[[ SOURCE INFORMATION, beginning ]]
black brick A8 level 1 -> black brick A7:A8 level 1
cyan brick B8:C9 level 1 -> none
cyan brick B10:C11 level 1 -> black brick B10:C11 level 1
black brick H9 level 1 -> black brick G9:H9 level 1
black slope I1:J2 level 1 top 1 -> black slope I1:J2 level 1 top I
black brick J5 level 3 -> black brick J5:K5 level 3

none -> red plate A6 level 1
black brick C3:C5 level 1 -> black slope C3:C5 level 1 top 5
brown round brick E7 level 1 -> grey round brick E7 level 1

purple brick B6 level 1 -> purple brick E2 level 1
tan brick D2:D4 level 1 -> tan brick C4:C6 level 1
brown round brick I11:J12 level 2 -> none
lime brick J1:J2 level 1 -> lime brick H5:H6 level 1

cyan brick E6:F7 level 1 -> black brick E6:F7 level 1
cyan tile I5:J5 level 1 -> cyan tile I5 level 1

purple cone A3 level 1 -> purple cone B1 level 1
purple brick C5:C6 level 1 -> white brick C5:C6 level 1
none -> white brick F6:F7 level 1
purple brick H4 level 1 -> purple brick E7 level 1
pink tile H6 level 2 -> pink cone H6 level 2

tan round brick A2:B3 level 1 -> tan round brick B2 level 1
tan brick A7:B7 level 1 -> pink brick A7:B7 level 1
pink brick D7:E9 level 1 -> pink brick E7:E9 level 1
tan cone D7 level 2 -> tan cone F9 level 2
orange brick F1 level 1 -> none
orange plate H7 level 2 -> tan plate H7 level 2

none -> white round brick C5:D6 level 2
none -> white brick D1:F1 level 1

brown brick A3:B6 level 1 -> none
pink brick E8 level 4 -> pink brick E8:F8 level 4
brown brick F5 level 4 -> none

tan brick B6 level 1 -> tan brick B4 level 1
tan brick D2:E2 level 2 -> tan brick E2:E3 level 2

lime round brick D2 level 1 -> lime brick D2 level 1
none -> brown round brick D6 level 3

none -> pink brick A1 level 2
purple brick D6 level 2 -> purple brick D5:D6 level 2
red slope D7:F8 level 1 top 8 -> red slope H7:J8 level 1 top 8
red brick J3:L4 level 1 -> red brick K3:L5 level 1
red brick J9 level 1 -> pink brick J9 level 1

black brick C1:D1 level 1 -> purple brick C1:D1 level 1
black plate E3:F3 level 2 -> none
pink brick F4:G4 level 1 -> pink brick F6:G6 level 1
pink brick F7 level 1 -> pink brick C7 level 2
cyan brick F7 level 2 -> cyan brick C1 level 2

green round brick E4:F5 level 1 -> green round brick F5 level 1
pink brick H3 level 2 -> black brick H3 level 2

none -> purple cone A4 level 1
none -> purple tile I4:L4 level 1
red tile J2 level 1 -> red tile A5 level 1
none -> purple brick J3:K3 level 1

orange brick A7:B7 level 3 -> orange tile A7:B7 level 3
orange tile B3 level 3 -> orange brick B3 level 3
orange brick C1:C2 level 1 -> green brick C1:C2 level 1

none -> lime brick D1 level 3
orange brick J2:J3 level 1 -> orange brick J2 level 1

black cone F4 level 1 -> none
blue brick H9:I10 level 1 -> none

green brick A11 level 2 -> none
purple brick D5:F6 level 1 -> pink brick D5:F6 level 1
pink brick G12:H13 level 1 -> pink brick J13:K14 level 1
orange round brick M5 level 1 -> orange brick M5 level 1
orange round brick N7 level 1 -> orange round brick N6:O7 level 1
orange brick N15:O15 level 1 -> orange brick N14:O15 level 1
[[ SOURCE INFORMATION, end ]]
ACTION ITEM »
Given the data above, which lines hold the string "green"? Return them.

RESULT »
green round brick E4:F5 level 1 -> green round brick F5 level 1
orange brick C1:C2 level 1 -> green brick C1:C2 level 1
green brick A11 level 2 -> none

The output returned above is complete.